→ ASSIGNED TASK: Beginning with the line of the entries below that holds "cyan semicircle: (140, 152)" and ending with the line that holds "pink cross: (49, 135) -> (32, 132), size x0.7", transcribe each line exactly as written. Pictures stay out.

---- EXERCISE DATA

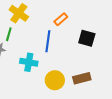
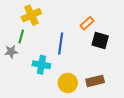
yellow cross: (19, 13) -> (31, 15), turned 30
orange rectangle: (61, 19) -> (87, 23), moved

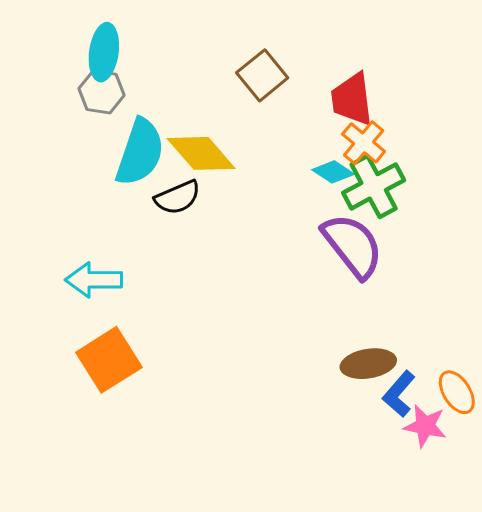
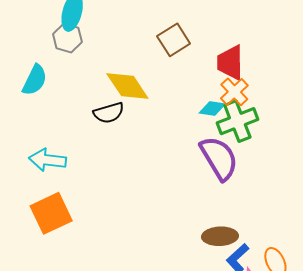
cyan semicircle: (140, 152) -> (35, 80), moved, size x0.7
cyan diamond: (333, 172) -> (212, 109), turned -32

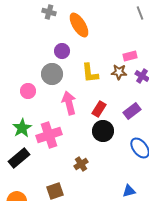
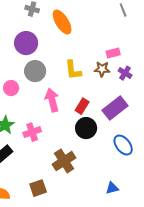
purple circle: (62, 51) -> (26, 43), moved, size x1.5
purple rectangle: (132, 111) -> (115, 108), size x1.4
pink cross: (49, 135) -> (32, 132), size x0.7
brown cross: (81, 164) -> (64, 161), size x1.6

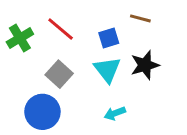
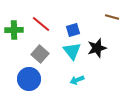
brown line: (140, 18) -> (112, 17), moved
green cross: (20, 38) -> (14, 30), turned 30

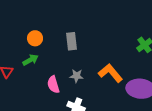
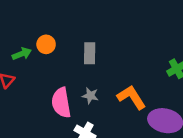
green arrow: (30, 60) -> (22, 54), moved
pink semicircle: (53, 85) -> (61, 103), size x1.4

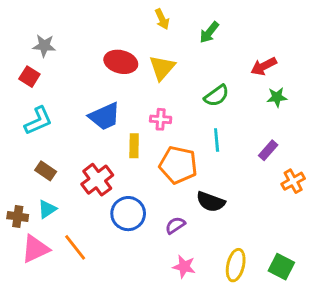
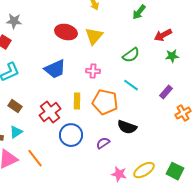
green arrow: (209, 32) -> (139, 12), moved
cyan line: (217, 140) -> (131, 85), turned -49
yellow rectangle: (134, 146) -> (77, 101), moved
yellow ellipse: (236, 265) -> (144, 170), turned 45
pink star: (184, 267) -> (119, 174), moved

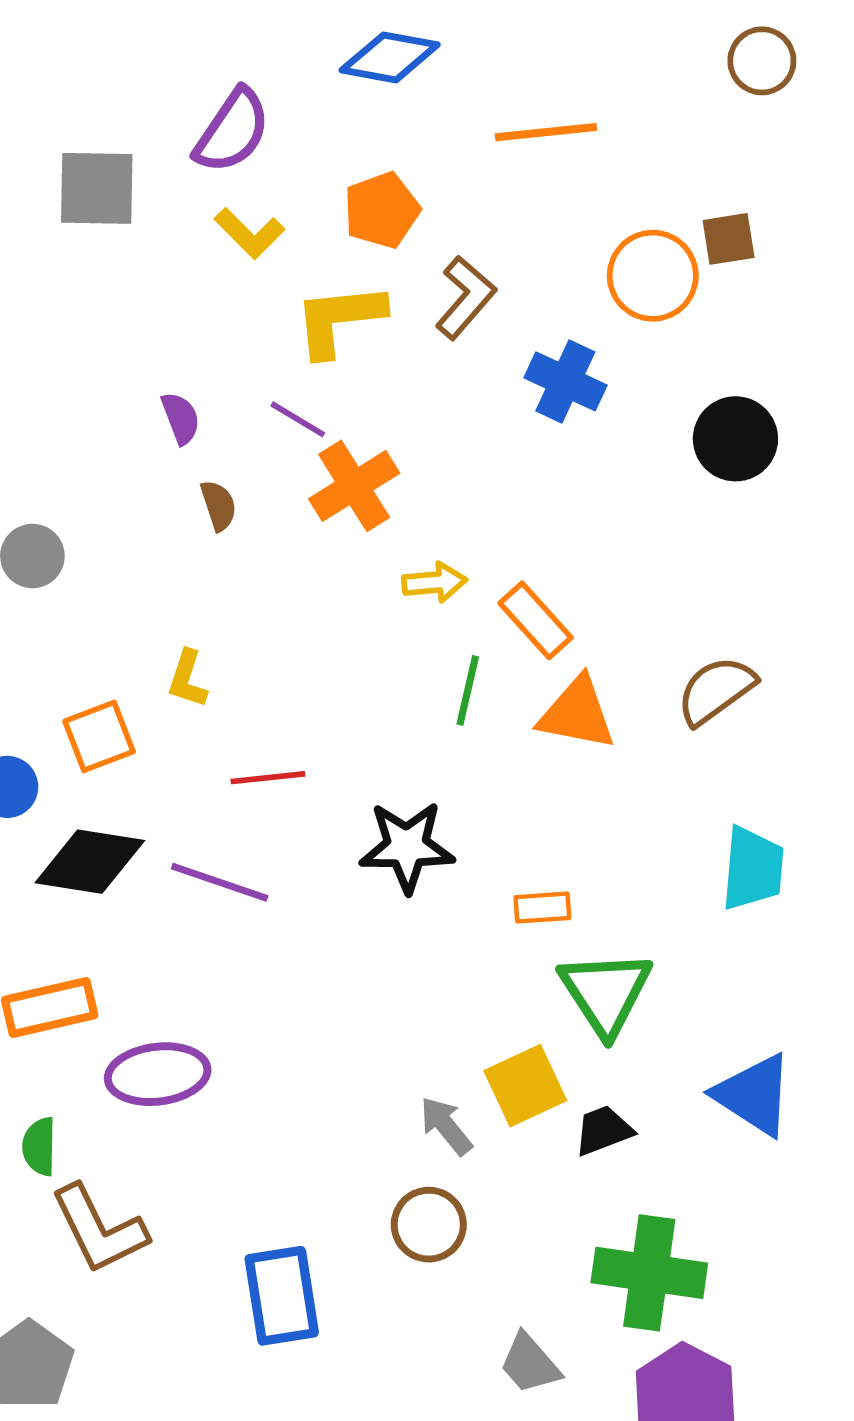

--------
---- EXERCISE DATA

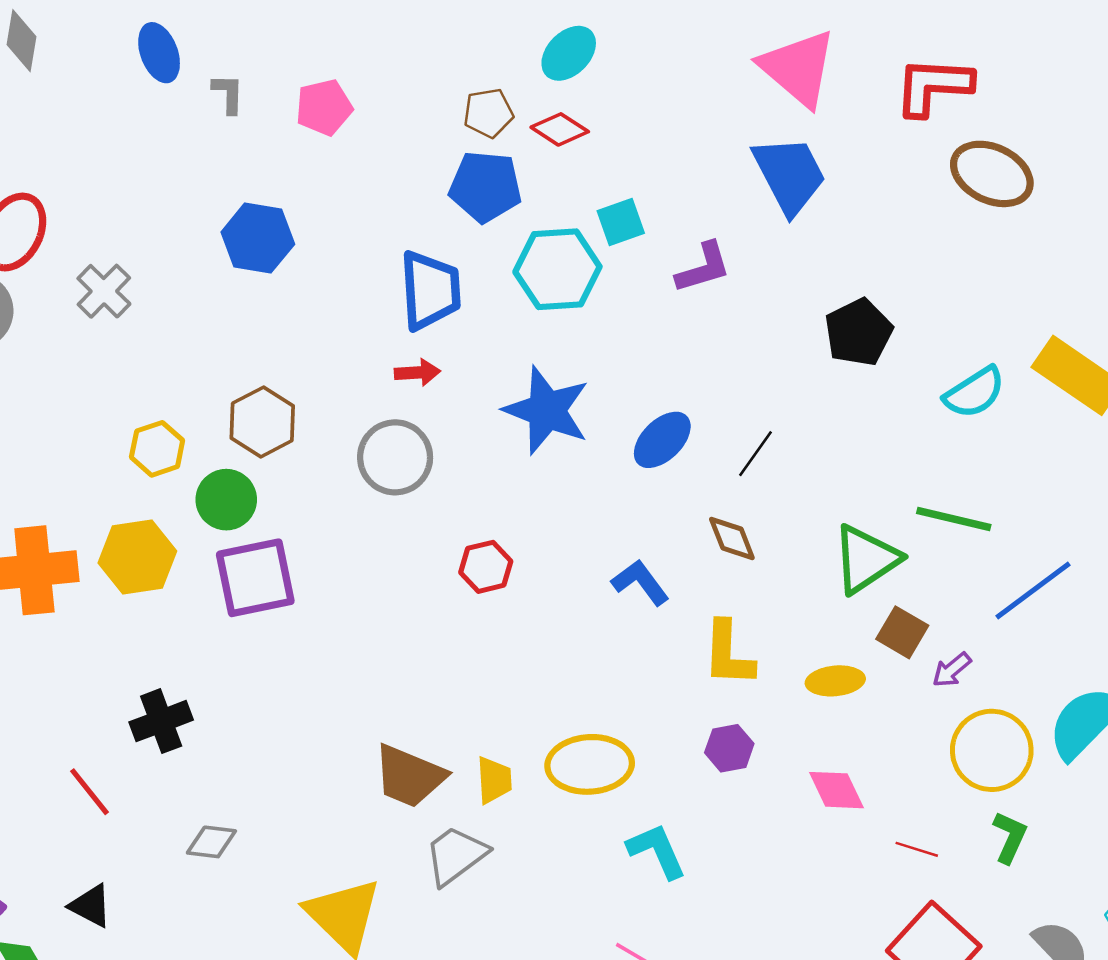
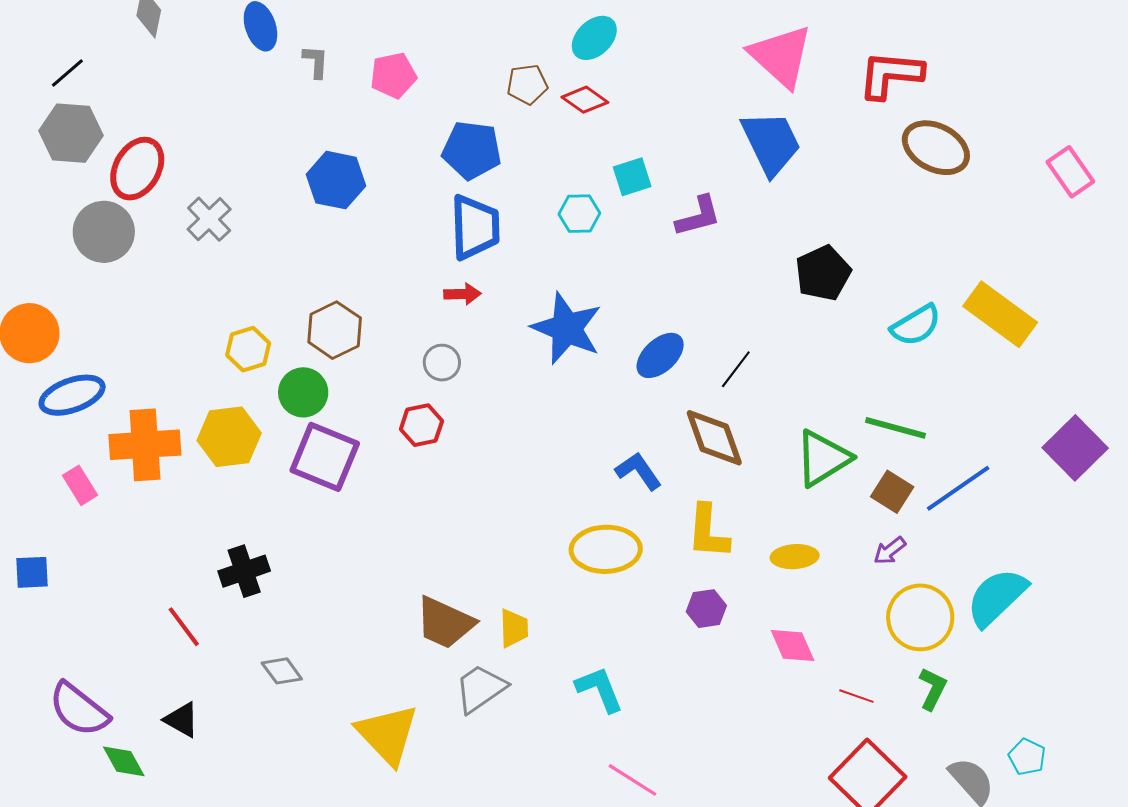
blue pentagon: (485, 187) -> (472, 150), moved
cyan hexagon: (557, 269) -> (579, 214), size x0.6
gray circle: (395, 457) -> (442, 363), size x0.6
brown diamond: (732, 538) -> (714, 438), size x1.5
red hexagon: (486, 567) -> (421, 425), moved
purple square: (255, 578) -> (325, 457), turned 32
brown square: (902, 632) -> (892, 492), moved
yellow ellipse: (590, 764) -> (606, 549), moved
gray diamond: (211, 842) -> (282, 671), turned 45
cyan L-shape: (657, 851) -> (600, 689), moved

--------
---- EXERCISE DATA

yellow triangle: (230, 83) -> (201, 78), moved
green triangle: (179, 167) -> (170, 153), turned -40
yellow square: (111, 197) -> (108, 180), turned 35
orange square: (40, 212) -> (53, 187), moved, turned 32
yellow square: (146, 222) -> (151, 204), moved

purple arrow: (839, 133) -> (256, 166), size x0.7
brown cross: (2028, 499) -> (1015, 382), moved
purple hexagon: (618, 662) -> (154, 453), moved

--------

→ WRITTEN SOLUTION:
cyan semicircle: (140, 152) -> (35, 80), moved, size x0.7
cyan diamond: (333, 172) -> (212, 109), turned -32

purple circle: (62, 51) -> (26, 43), moved, size x1.5
purple rectangle: (132, 111) -> (115, 108), size x1.4
pink cross: (49, 135) -> (32, 132), size x0.7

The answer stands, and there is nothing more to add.